Start of DATASET RECORDS

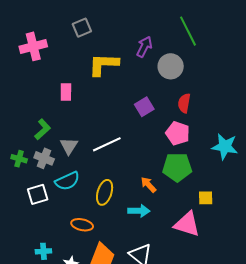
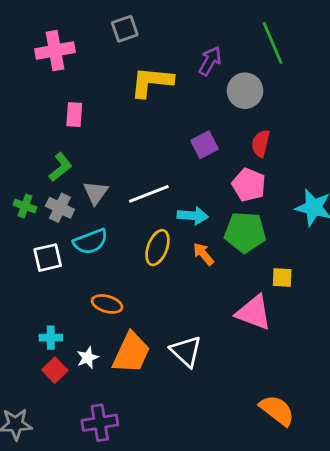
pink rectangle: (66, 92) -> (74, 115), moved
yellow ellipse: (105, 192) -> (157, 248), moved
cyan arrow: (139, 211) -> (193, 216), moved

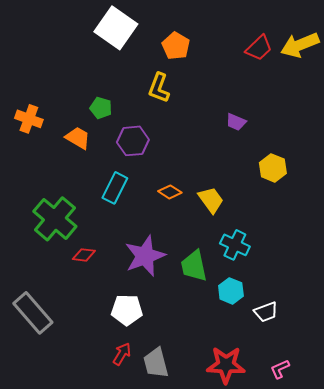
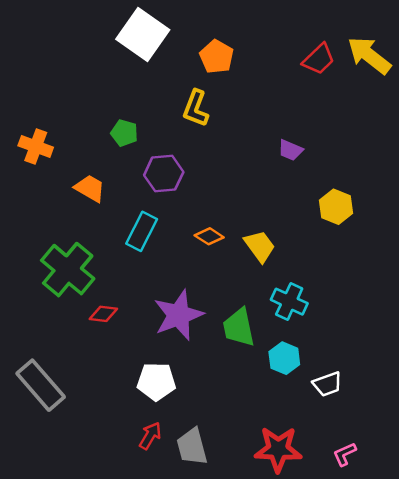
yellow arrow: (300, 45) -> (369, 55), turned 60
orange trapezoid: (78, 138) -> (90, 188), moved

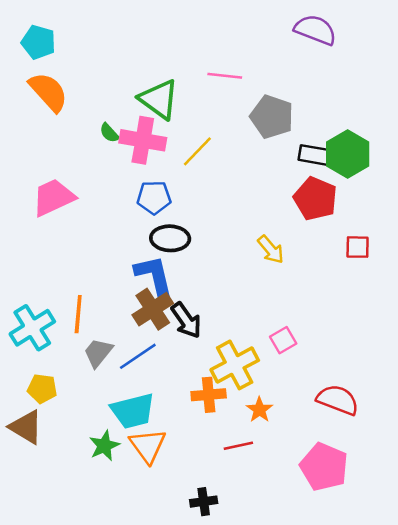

End of DATASET RECORDS

## WHAT TO WORK ON
The line with "yellow arrow: (300, 45)" and each line after it, through the final line of the data, are to be duplicated exactly, with pictures left out and nothing more included.

## RESULT OF THIS EXERCISE
yellow arrow: (300, 45) -> (369, 55), turned 60
orange trapezoid: (78, 138) -> (90, 188), moved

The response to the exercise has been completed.